Exercise directions:
Please count how many lines below contain the word "gift" and reply with only that number.

(Scene difference descriptions)
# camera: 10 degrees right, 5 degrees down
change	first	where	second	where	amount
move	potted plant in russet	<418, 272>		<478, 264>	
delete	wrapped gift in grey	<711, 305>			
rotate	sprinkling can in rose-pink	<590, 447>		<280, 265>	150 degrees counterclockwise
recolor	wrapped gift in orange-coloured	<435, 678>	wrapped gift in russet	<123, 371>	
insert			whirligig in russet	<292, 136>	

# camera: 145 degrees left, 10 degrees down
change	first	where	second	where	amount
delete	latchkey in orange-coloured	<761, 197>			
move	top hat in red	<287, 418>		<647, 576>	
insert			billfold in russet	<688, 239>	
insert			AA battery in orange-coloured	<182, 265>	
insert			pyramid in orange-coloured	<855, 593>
---
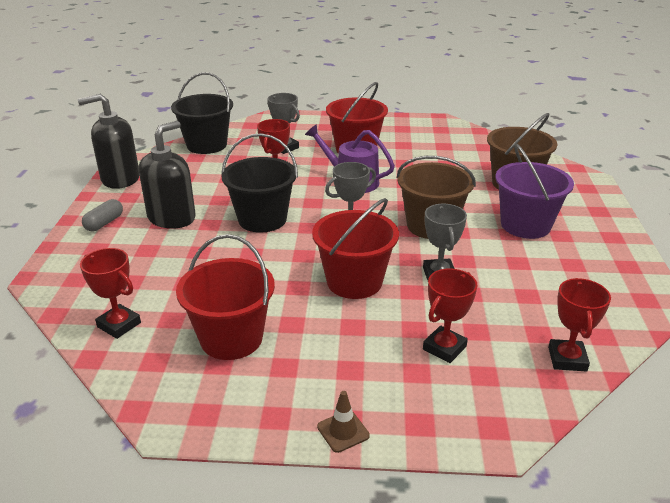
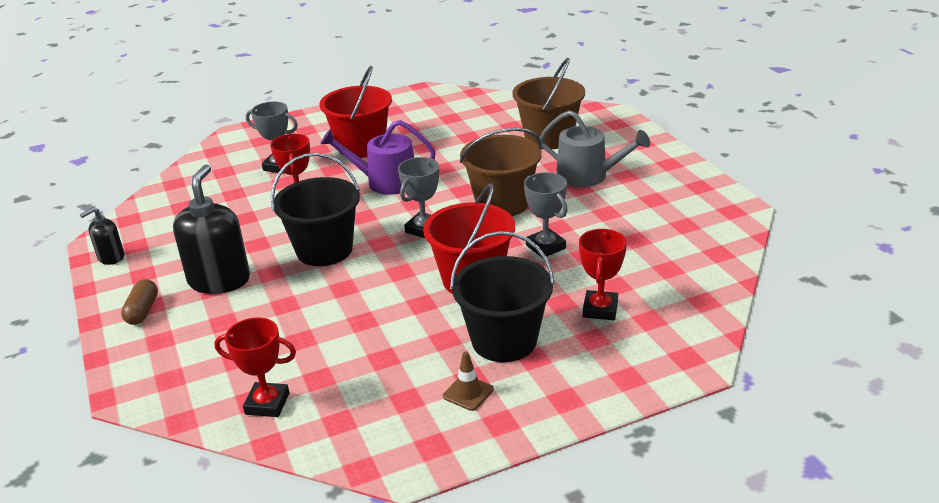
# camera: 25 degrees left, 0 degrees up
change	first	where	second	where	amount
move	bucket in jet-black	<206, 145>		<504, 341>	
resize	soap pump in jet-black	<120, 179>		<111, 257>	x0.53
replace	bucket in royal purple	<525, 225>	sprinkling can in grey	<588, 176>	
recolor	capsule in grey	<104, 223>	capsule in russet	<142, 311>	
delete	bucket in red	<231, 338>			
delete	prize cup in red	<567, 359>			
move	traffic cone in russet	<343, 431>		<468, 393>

Reply to the exercise:
2